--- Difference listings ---
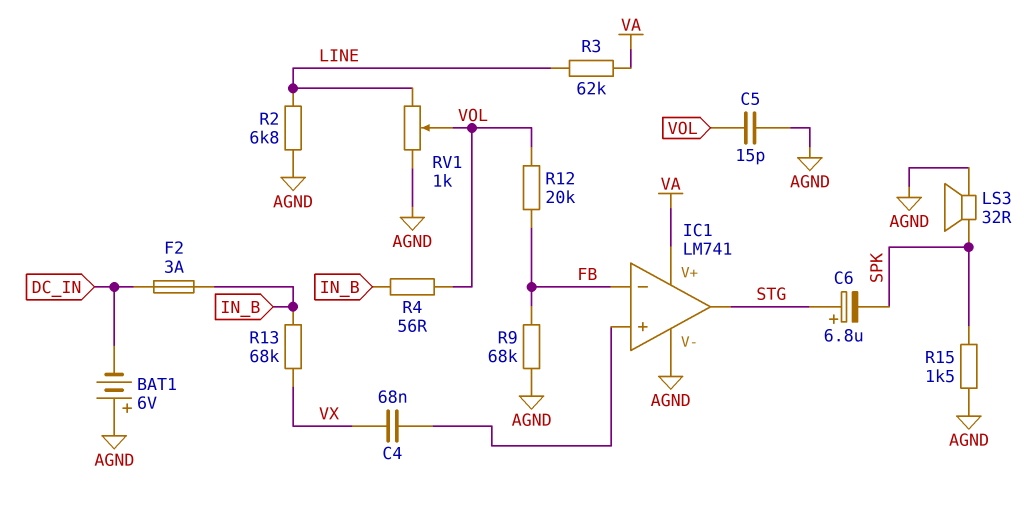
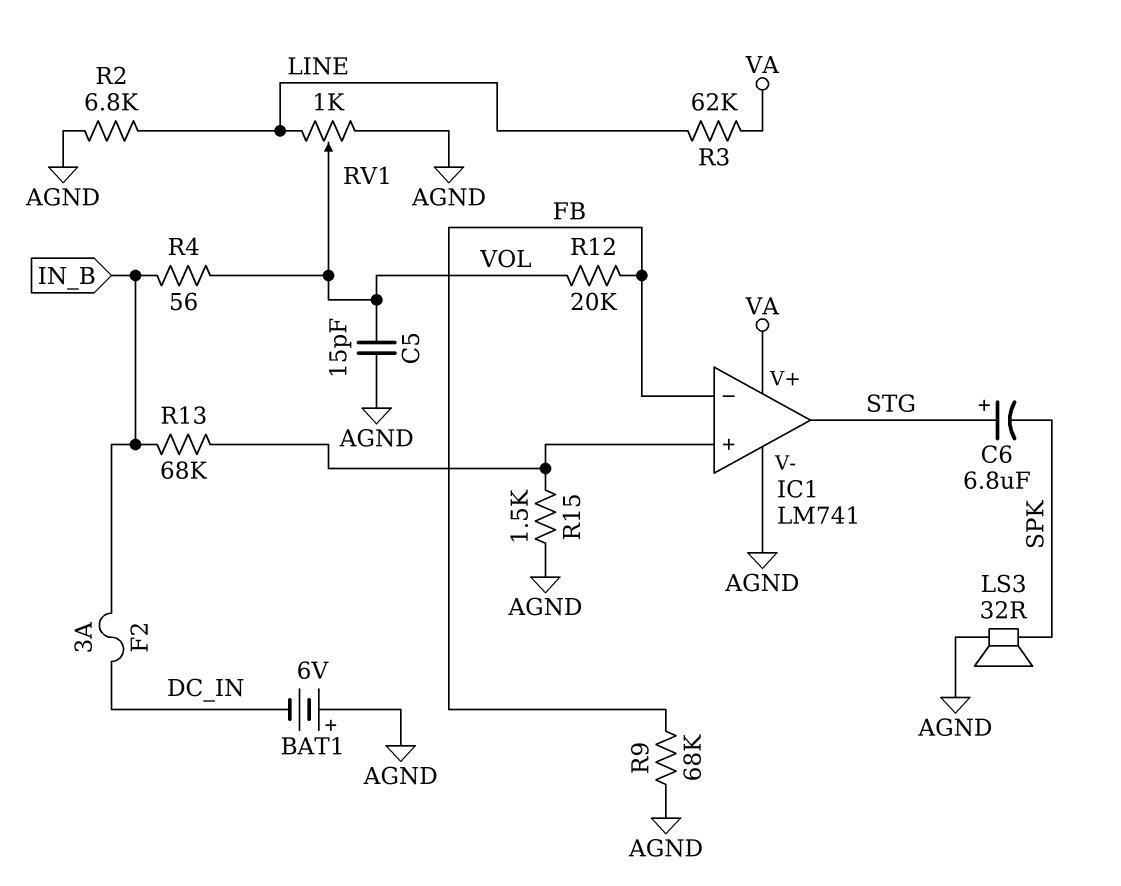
C4: 68nF (IC1/in+, VX) -> none
R13: 68k (IN_B, VX) -> 68k (IC1/in+, IN_B)
R15: 1.5k (AGND, SPK) -> 1.5k (AGND, IC1/in+)

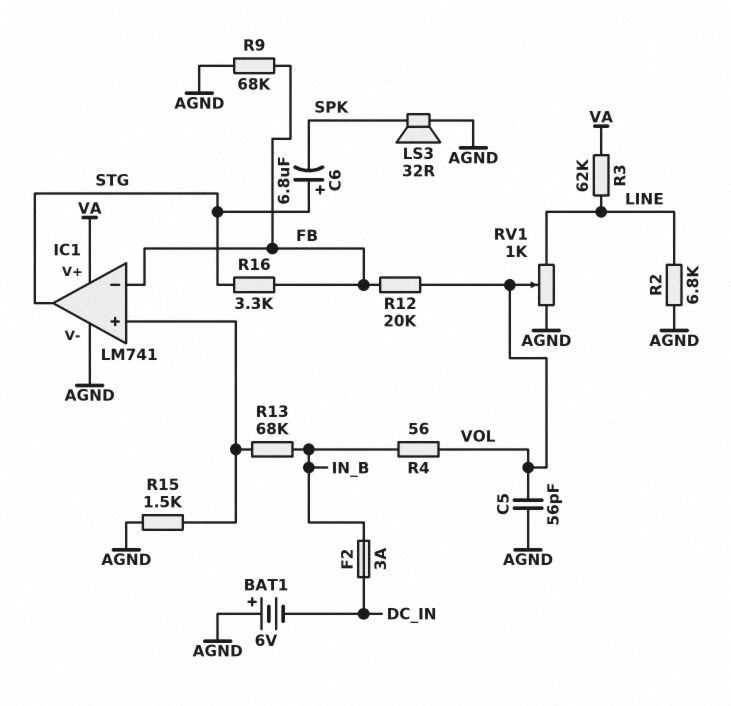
C5: 15pF (AGND, VOL) -> 56pF (AGND, VOL)
R16: none -> 3.3k (FB, STG)

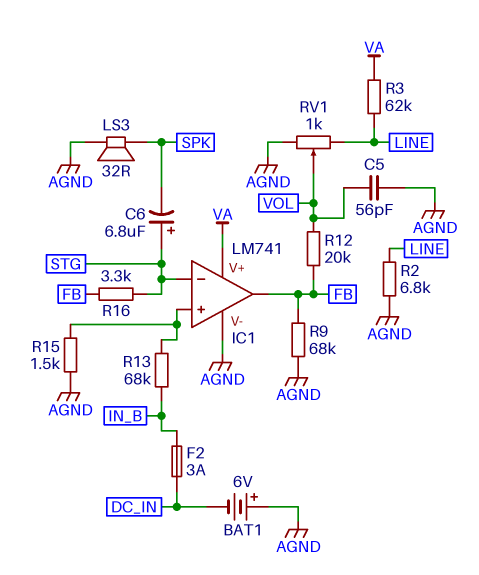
IC1 pin in-: FB -> STG
IC1 pin out: STG -> FB
R4: 56 (IN_B, VOL) -> none

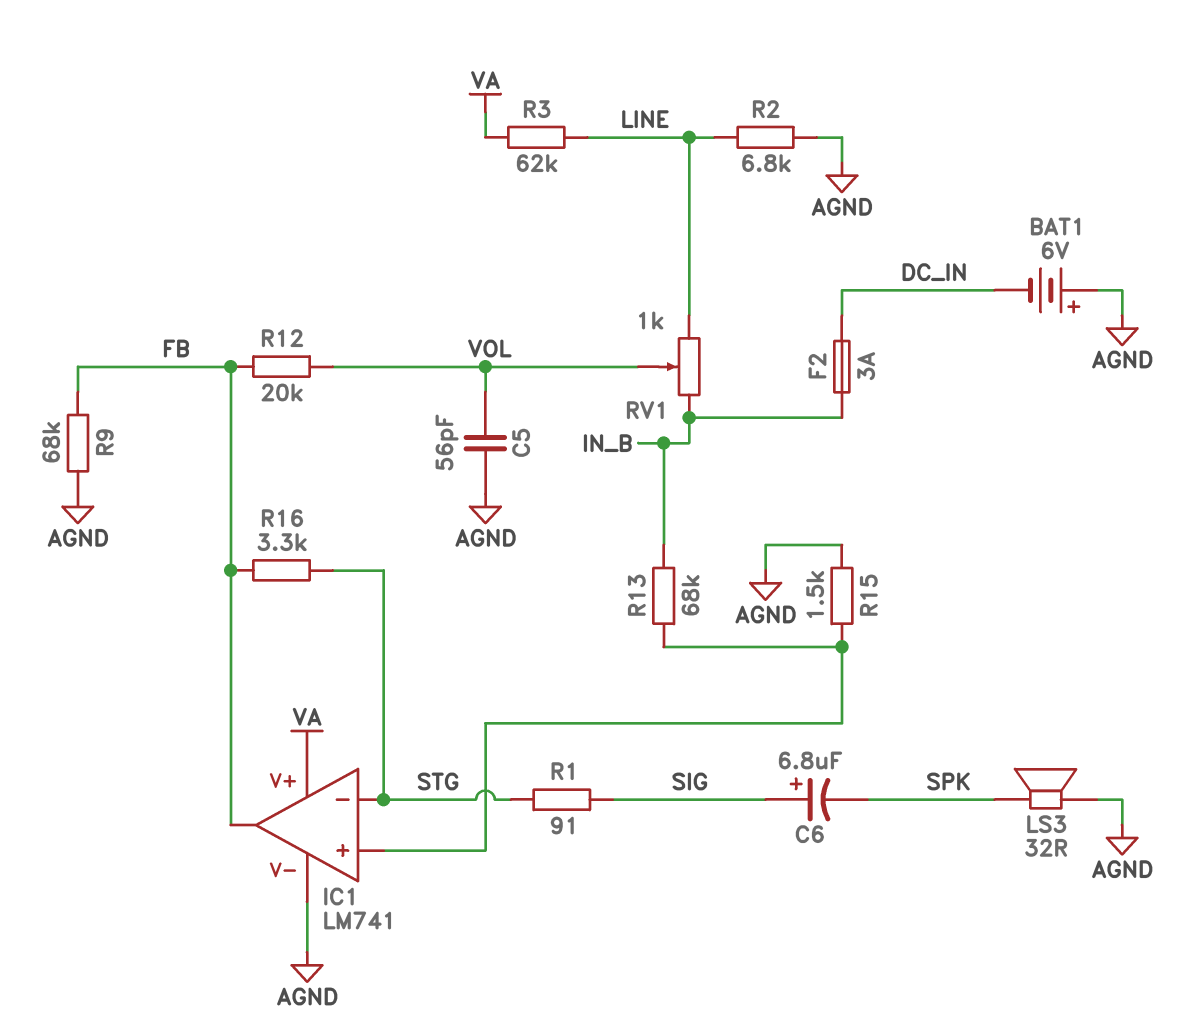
C6: 6.8uF (plus STG, minus SPK) -> 6.8uF (plus SIG, minus SPK)
R1: none -> 91 (SIG, STG)
RV1: 1k (AGND, LINE, wiper VOL) -> 1k (IN_B, LINE, wiper VOL)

--- What to produce ---
Where does "AGND" appear in the records above? Copy every line that has it.

--- Answer box ---
R15: 1.5k (AGND, SPK) -> 1.5k (AGND, IC1/in+)
C5: 15pF (AGND, VOL) -> 56pF (AGND, VOL)
RV1: 1k (AGND, LINE, wiper VOL) -> 1k (IN_B, LINE, wiper VOL)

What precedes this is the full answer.